>> start GIVEN RECORDS

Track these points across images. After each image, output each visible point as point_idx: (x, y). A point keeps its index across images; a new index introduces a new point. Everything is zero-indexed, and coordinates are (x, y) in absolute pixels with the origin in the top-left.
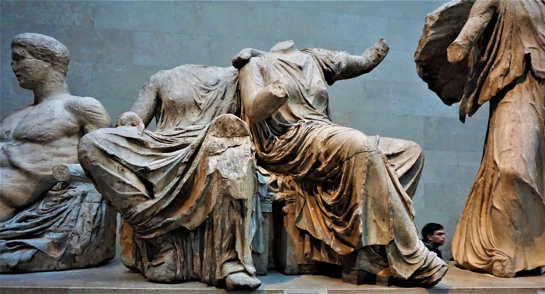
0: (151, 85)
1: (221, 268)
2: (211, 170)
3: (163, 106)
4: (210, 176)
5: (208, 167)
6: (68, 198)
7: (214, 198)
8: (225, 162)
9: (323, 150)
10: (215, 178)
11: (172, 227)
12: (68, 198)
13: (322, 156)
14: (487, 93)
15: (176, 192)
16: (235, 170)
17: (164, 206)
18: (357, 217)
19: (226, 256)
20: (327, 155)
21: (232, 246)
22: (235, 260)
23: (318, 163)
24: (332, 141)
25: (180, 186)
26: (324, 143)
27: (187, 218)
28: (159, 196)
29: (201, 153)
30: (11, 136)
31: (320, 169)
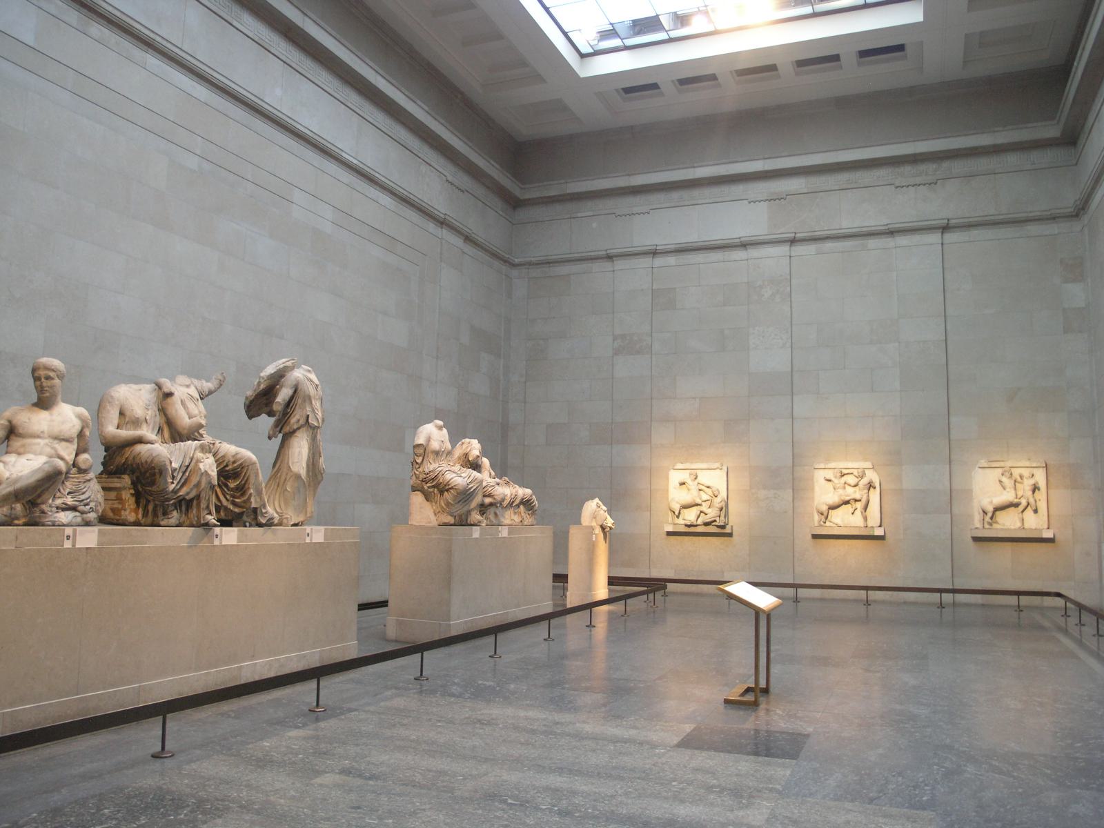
0: (117, 403)
1: (204, 517)
2: (203, 471)
3: (127, 420)
4: (202, 474)
5: (200, 469)
6: (89, 480)
7: (203, 485)
8: (208, 466)
9: (232, 460)
10: (204, 475)
11: (181, 498)
12: (89, 480)
13: (231, 463)
14: (287, 429)
15: (183, 480)
16: (213, 471)
17: (178, 487)
18: (251, 494)
19: (206, 512)
20: (234, 462)
21: (208, 507)
22: (210, 513)
23: (227, 466)
24: (238, 456)
25: (184, 477)
26: (233, 456)
27: (188, 494)
28: (175, 482)
29: (194, 461)
30: (46, 435)
31: (227, 469)
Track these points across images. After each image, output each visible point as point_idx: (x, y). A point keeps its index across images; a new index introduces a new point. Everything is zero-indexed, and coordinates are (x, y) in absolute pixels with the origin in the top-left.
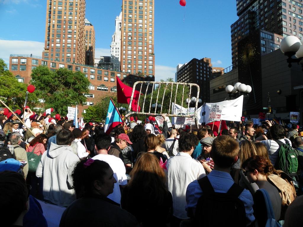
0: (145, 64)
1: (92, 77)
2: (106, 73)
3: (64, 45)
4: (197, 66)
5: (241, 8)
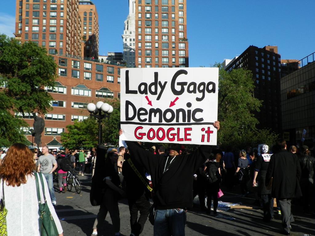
0: (173, 55)
1: (88, 75)
2: (110, 69)
3: (44, 28)
4: (257, 58)
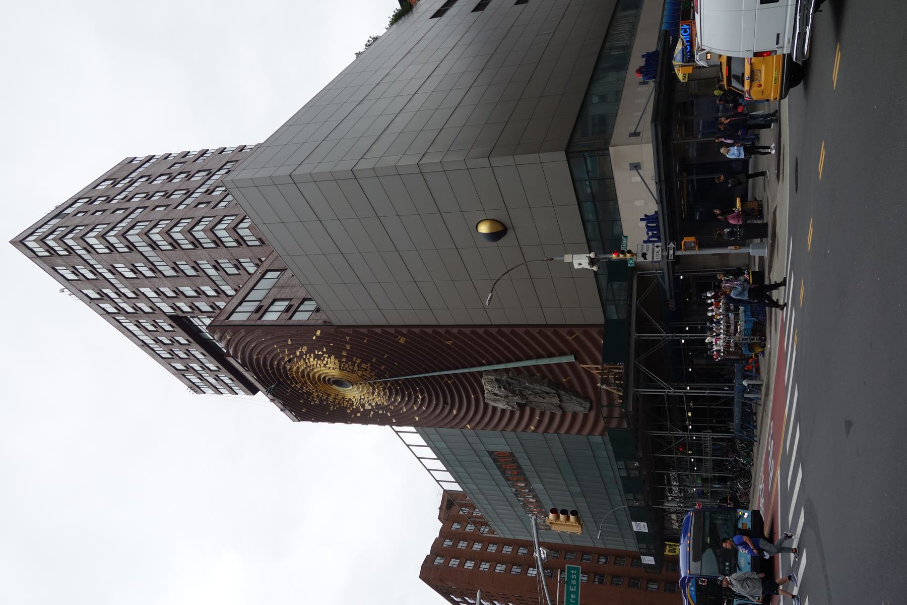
5: (228, 381)
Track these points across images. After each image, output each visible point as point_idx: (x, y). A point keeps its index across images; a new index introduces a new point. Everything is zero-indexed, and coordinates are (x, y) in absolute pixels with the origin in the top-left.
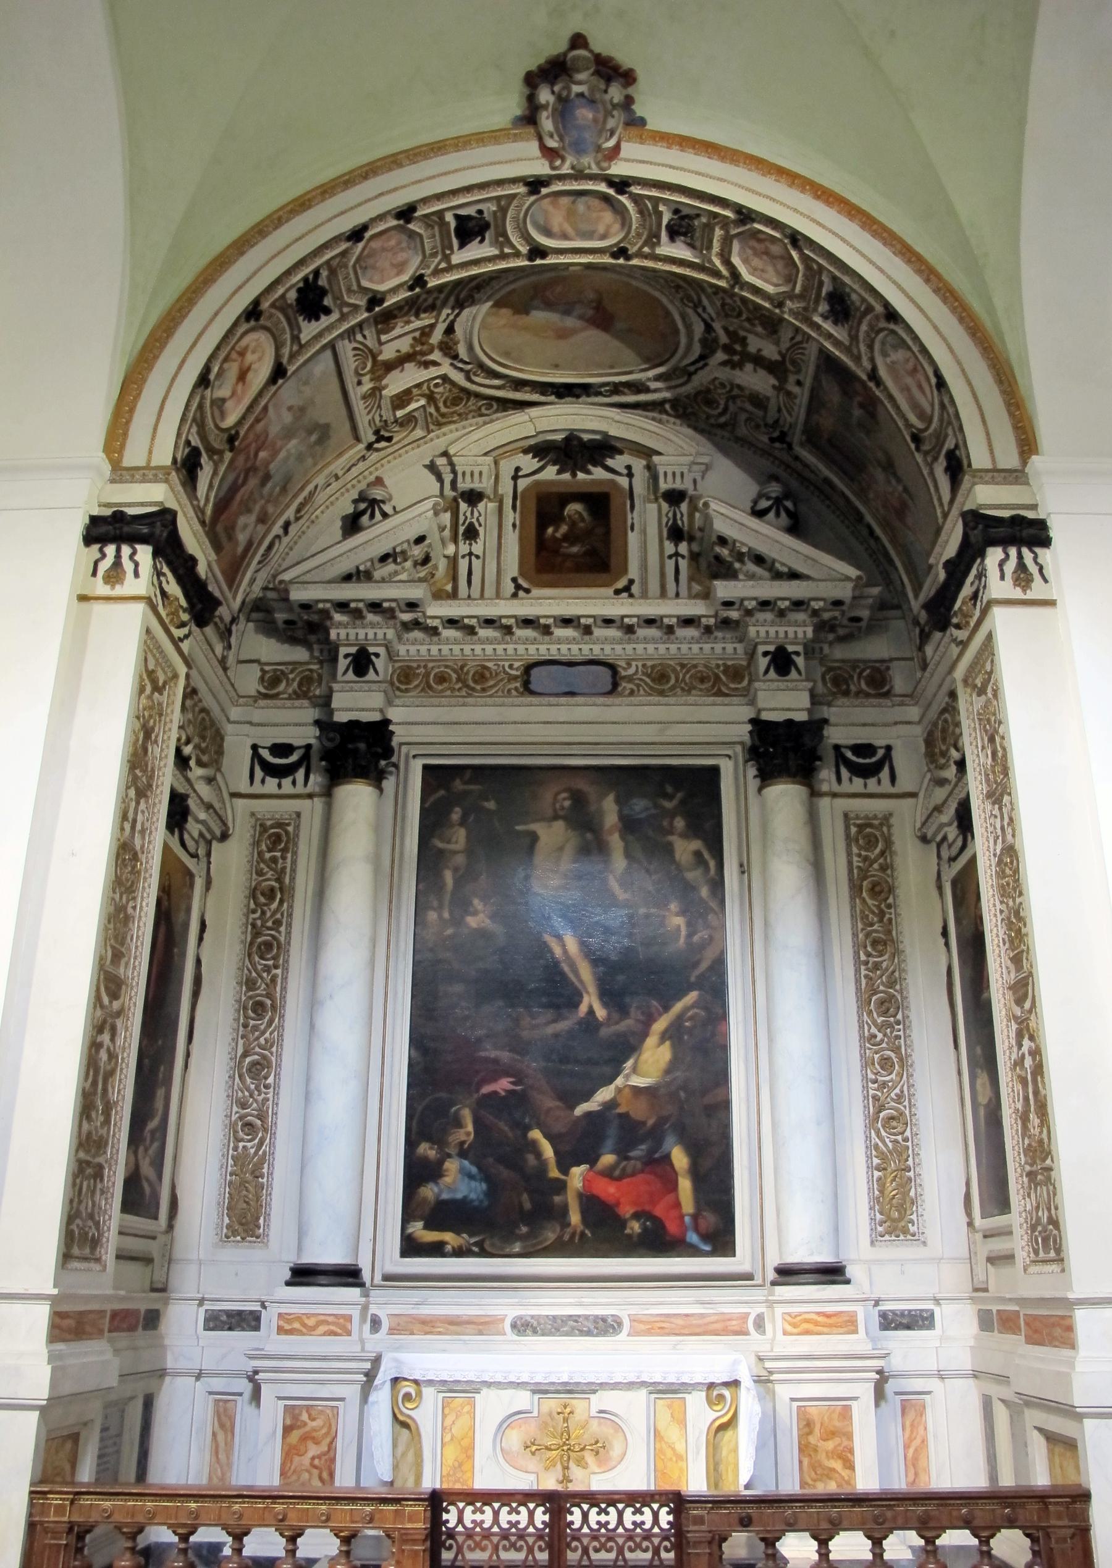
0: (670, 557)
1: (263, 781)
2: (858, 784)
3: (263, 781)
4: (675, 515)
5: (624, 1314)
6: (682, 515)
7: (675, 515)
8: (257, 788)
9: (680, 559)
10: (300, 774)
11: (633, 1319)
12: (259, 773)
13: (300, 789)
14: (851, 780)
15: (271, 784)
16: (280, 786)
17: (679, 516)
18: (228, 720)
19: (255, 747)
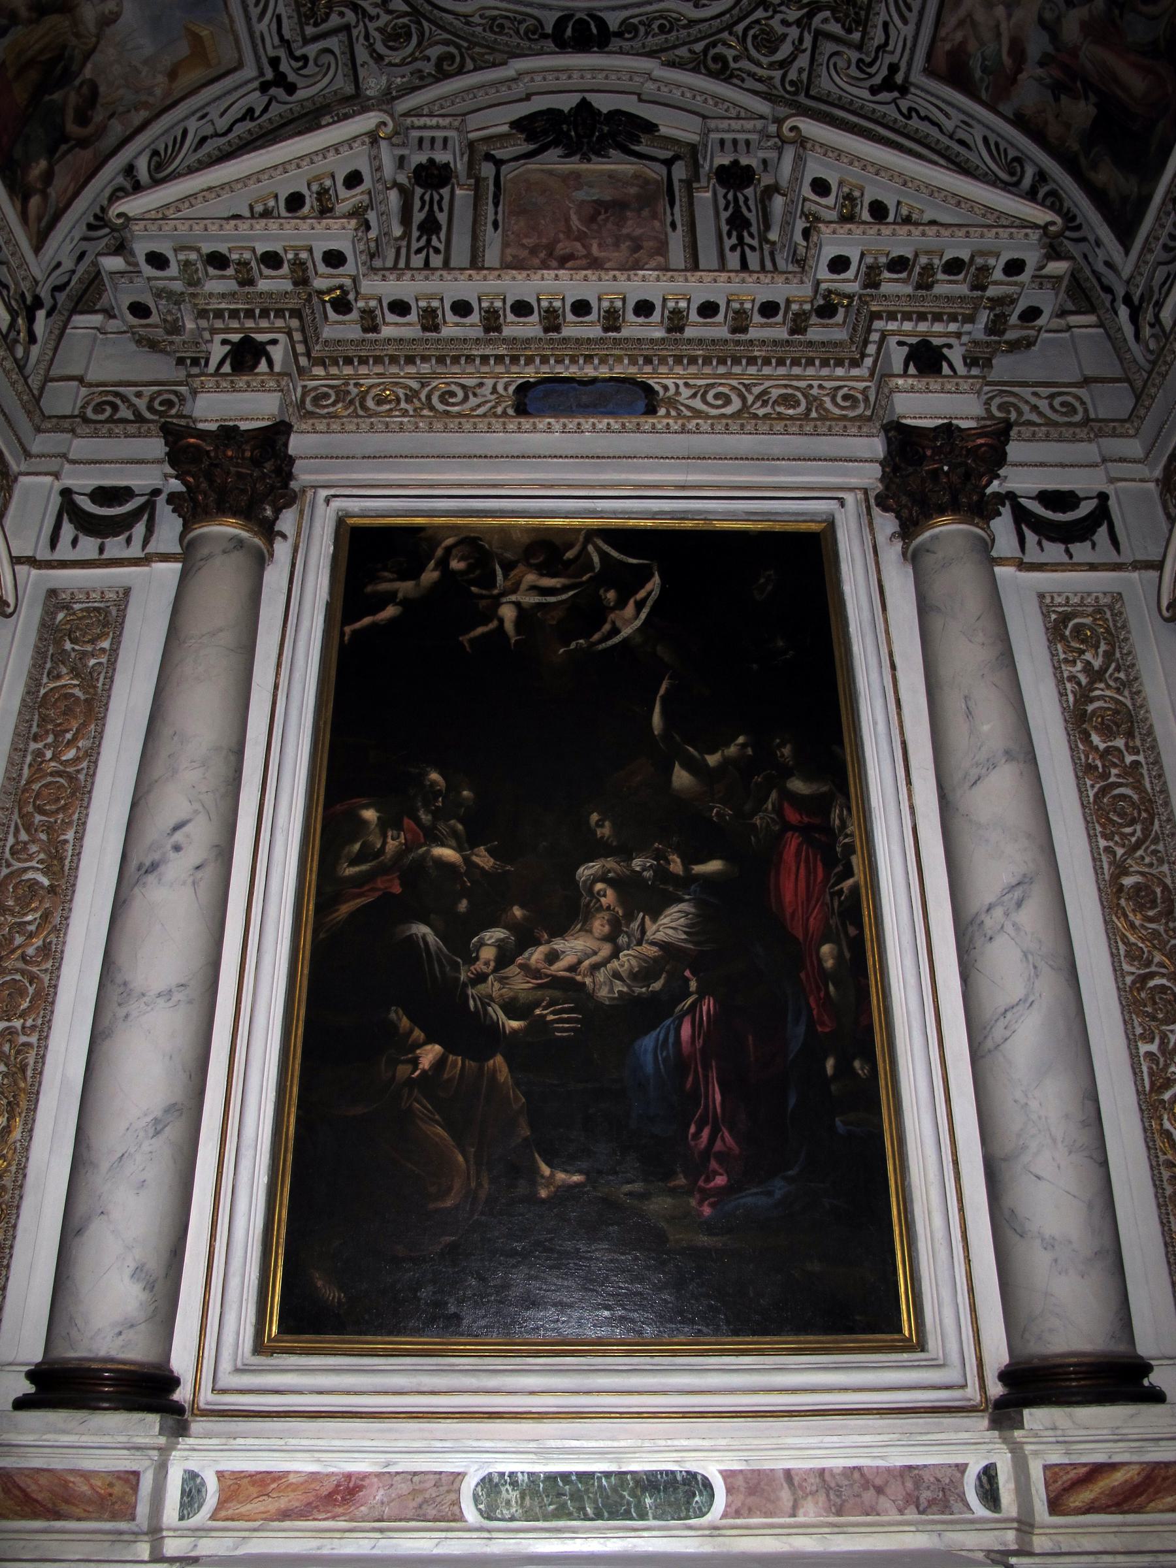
0: (733, 249)
1: (75, 542)
2: (1054, 551)
3: (75, 542)
4: (736, 199)
5: (712, 1470)
6: (746, 199)
7: (736, 199)
8: (64, 551)
9: (747, 250)
10: (139, 529)
11: (727, 1475)
12: (68, 531)
13: (135, 551)
14: (1040, 543)
15: (88, 547)
16: (101, 550)
17: (741, 199)
18: (28, 454)
19: (66, 493)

>> end GIVEN RECORDS

* [INSTRUCTION]: Reproduce every row above, substituting "upper-left" for each occurrence of "top-left" and leaving everything else unchanged. Omit the pictures.

* [PROBLEM SOLUTION]:
Track these points across images. After each image, output each visible point as point_idx: (x, y). A point keeps its index across images; a new index introduces a new point. Everything is zero-indexed, and coordinates are (x, y) in absolute pixels with the origin in the upper-left.
0: (151, 85)
1: (221, 268)
2: (211, 170)
3: (163, 106)
4: (210, 176)
5: (208, 167)
6: (68, 198)
7: (214, 198)
8: (225, 162)
9: (323, 150)
10: (215, 178)
11: (172, 227)
12: (68, 198)
13: (322, 156)
14: (487, 93)
15: (176, 192)
16: (235, 170)
17: (164, 206)
18: (357, 217)
19: (226, 256)
20: (327, 155)
21: (232, 246)
22: (235, 260)
23: (318, 163)
24: (332, 141)
25: (180, 186)
26: (324, 143)
27: (187, 218)
28: (159, 196)
29: (201, 153)
30: (11, 136)
31: (320, 169)
0: (117, 403)
1: (204, 517)
2: (203, 471)
3: (127, 420)
4: (202, 474)
5: (200, 469)
6: (89, 480)
7: (203, 485)
8: (208, 466)
9: (232, 460)
10: (204, 475)
11: (181, 498)
12: (89, 480)
13: (231, 463)
14: (287, 429)
15: (183, 480)
16: (213, 471)
17: (178, 487)
18: (251, 494)
19: (206, 512)
20: (234, 462)
21: (208, 507)
22: (210, 513)
23: (227, 466)
24: (238, 456)
25: (184, 477)
26: (233, 456)
27: (188, 494)
28: (175, 482)
29: (194, 461)
30: (46, 435)
31: (227, 469)
Track these points across images. After each image, output each visible point as point_idx: (x, y). A point keeps its index across images; a new index introduces a new point. Everything is zero-indexed, and coordinates are (x, y) in absolute pixels with the origin in the upper-left.
0: (145, 64)
1: (92, 77)
2: (106, 73)
3: (64, 45)
4: (197, 66)
5: (241, 8)
0: (173, 55)
1: (88, 75)
2: (110, 69)
3: (44, 28)
4: (257, 58)
5: (228, 381)
Track these points across images. After each image, output each visible point as point_idx: (x, y). A point keeps its index across images; a new index introduces a new point. Everything is zero-indexed, and coordinates are (x, y) in absolute pixels with the origin in the upper-left.
0: (670, 557)
1: (263, 781)
2: (858, 784)
3: (263, 781)
4: (675, 515)
5: (624, 1314)
6: (682, 515)
7: (675, 515)
8: (257, 788)
9: (680, 559)
10: (300, 774)
11: (633, 1319)
12: (259, 773)
13: (300, 789)
14: (851, 780)
15: (271, 784)
16: (280, 786)
17: (679, 516)
18: (228, 720)
19: (255, 747)
0: (733, 249)
1: (75, 542)
2: (1054, 551)
3: (75, 542)
4: (736, 199)
5: (712, 1470)
6: (746, 199)
7: (736, 199)
8: (64, 551)
9: (747, 250)
10: (139, 529)
11: (727, 1475)
12: (68, 531)
13: (135, 551)
14: (1040, 543)
15: (88, 547)
16: (101, 550)
17: (741, 199)
18: (28, 454)
19: (66, 493)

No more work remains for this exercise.